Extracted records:
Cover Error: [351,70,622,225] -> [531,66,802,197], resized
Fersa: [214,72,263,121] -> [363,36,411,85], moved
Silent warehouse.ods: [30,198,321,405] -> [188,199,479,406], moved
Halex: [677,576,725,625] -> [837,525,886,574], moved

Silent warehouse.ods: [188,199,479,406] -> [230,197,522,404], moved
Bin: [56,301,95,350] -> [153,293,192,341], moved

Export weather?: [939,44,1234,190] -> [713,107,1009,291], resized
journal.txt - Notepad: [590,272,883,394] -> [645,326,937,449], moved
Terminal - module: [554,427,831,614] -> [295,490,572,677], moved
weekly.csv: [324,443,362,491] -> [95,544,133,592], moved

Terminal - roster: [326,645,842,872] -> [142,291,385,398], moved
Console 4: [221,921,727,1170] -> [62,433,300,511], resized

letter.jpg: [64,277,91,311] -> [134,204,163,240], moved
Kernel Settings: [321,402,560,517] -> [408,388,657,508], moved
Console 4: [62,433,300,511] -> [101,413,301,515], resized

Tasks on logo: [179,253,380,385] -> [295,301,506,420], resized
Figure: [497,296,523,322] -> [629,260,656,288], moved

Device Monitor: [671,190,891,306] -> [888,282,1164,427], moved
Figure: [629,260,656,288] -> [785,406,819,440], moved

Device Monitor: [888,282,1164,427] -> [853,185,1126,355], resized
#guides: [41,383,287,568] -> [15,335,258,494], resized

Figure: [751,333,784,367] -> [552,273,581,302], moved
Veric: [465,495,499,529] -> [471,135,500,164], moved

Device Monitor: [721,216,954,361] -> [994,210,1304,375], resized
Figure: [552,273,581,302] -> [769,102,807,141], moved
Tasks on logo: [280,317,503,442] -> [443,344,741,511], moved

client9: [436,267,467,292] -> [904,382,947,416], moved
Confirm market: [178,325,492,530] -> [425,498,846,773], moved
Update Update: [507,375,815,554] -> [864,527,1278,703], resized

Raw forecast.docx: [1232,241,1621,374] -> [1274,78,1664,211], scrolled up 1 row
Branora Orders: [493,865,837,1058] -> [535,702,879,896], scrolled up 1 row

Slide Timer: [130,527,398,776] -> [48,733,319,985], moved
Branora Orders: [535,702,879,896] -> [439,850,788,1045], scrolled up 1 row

Work to be completed: Copy the data above exactly. Every line must be included.

Result of this exercise:
Cover Error: [351,70,622,225] -> [531,66,802,197], resized
Fersa: [214,72,263,121] -> [363,36,411,85], moved
Silent warehouse.ods: [30,198,321,405] -> [188,199,479,406], moved
Halex: [677,576,725,625] -> [837,525,886,574], moved

Silent warehouse.ods: [188,199,479,406] -> [230,197,522,404], moved
Bin: [56,301,95,350] -> [153,293,192,341], moved

Export weather?: [939,44,1234,190] -> [713,107,1009,291], resized
journal.txt - Notepad: [590,272,883,394] -> [645,326,937,449], moved
Terminal - module: [554,427,831,614] -> [295,490,572,677], moved
weekly.csv: [324,443,362,491] -> [95,544,133,592], moved

Terminal - roster: [326,645,842,872] -> [142,291,385,398], moved
Console 4: [221,921,727,1170] -> [62,433,300,511], resized

letter.jpg: [64,277,91,311] -> [134,204,163,240], moved
Kernel Settings: [321,402,560,517] -> [408,388,657,508], moved
Console 4: [62,433,300,511] -> [101,413,301,515], resized

Tasks on logo: [179,253,380,385] -> [295,301,506,420], resized
Figure: [497,296,523,322] -> [629,260,656,288], moved

Device Monitor: [671,190,891,306] -> [888,282,1164,427], moved
Figure: [629,260,656,288] -> [785,406,819,440], moved

Device Monitor: [888,282,1164,427] -> [853,185,1126,355], resized
#guides: [41,383,287,568] -> [15,335,258,494], resized

Figure: [751,333,784,367] -> [552,273,581,302], moved
Veric: [465,495,499,529] -> [471,135,500,164], moved

Device Monitor: [721,216,954,361] -> [994,210,1304,375], resized
Figure: [552,273,581,302] -> [769,102,807,141], moved
Tasks on logo: [280,317,503,442] -> [443,344,741,511], moved

client9: [436,267,467,292] -> [904,382,947,416], moved
Confirm market: [178,325,492,530] -> [425,498,846,773], moved
Update Update: [507,375,815,554] -> [864,527,1278,703], resized

Raw forecast.docx: [1232,241,1621,374] -> [1274,78,1664,211], scrolled up 1 row
Branora Orders: [493,865,837,1058] -> [535,702,879,896], scrolled up 1 row

Slide Timer: [130,527,398,776] -> [48,733,319,985], moved
Branora Orders: [535,702,879,896] -> [439,850,788,1045], scrolled up 1 row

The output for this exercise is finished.